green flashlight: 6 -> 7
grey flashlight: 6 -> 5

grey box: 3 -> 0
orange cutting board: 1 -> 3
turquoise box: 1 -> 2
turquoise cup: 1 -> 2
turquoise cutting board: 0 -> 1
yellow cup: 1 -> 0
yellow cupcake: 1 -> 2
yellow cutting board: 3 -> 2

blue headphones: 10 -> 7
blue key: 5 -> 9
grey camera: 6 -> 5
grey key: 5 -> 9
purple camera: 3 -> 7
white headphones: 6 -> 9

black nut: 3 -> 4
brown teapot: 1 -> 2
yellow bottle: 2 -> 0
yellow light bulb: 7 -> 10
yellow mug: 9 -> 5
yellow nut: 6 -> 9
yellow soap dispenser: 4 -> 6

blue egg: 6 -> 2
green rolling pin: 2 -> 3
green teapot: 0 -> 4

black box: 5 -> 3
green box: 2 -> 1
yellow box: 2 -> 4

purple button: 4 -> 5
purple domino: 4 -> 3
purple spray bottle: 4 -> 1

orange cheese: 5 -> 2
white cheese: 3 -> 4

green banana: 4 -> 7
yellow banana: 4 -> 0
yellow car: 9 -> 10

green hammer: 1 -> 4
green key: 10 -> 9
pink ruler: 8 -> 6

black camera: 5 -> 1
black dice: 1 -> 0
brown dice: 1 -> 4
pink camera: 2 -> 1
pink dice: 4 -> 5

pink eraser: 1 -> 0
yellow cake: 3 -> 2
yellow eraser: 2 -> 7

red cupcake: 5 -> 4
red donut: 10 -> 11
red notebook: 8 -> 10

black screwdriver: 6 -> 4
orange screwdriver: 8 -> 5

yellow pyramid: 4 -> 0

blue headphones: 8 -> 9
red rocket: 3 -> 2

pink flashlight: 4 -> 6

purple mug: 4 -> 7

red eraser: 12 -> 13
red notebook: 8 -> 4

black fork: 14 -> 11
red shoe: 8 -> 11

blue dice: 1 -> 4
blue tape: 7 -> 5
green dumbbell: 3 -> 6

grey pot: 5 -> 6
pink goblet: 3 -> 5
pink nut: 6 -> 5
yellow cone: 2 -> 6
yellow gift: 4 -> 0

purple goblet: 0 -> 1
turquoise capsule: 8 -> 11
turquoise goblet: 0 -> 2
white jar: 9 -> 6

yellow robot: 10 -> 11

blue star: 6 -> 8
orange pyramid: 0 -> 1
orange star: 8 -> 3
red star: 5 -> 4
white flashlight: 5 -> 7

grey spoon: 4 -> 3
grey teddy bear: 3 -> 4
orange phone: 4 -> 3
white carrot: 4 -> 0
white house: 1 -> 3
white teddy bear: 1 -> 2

Problem description - What is needed is an exact copy of the lines above, from the one containing "white cheese: 3 -> 4" through the one containing "white house: 1 -> 3", with nothing added.

Result of the task -
white cheese: 3 -> 4

green banana: 4 -> 7
yellow banana: 4 -> 0
yellow car: 9 -> 10

green hammer: 1 -> 4
green key: 10 -> 9
pink ruler: 8 -> 6

black camera: 5 -> 1
black dice: 1 -> 0
brown dice: 1 -> 4
pink camera: 2 -> 1
pink dice: 4 -> 5

pink eraser: 1 -> 0
yellow cake: 3 -> 2
yellow eraser: 2 -> 7

red cupcake: 5 -> 4
red donut: 10 -> 11
red notebook: 8 -> 10

black screwdriver: 6 -> 4
orange screwdriver: 8 -> 5

yellow pyramid: 4 -> 0

blue headphones: 8 -> 9
red rocket: 3 -> 2

pink flashlight: 4 -> 6

purple mug: 4 -> 7

red eraser: 12 -> 13
red notebook: 8 -> 4

black fork: 14 -> 11
red shoe: 8 -> 11

blue dice: 1 -> 4
blue tape: 7 -> 5
green dumbbell: 3 -> 6

grey pot: 5 -> 6
pink goblet: 3 -> 5
pink nut: 6 -> 5
yellow cone: 2 -> 6
yellow gift: 4 -> 0

purple goblet: 0 -> 1
turquoise capsule: 8 -> 11
turquoise goblet: 0 -> 2
white jar: 9 -> 6

yellow robot: 10 -> 11

blue star: 6 -> 8
orange pyramid: 0 -> 1
orange star: 8 -> 3
red star: 5 -> 4
white flashlight: 5 -> 7

grey spoon: 4 -> 3
grey teddy bear: 3 -> 4
orange phone: 4 -> 3
white carrot: 4 -> 0
white house: 1 -> 3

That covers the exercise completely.